Give the count of lines in the data that include the string "yellow", with no added remarks.

____________________

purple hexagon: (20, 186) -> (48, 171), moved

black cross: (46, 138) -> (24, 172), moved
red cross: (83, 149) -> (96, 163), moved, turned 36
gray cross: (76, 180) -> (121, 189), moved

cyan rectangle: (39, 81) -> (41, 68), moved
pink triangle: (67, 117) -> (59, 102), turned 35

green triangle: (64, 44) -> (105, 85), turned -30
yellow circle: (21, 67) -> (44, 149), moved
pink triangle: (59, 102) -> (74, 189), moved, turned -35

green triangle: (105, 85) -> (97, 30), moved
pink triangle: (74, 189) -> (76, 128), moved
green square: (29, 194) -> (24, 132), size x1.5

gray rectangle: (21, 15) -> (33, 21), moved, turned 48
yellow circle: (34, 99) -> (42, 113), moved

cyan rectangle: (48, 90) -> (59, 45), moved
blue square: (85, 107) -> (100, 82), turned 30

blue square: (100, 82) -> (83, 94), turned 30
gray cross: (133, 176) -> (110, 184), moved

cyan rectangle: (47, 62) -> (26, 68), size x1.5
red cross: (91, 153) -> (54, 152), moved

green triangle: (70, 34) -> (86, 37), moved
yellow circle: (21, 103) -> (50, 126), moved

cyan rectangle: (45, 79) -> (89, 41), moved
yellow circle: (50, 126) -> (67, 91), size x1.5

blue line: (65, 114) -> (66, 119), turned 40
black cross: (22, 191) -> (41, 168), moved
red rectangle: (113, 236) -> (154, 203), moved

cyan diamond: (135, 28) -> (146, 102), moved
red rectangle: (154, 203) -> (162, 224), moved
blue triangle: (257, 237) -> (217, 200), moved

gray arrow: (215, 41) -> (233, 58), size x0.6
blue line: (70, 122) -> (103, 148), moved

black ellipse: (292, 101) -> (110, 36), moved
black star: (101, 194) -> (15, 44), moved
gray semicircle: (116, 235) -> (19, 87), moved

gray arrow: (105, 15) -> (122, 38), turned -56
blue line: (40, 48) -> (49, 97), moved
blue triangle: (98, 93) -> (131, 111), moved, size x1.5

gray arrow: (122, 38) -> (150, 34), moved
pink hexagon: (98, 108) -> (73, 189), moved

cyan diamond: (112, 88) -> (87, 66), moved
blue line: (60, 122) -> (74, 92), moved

____________________

§ RESPONSE TO THE EXERCISE: 4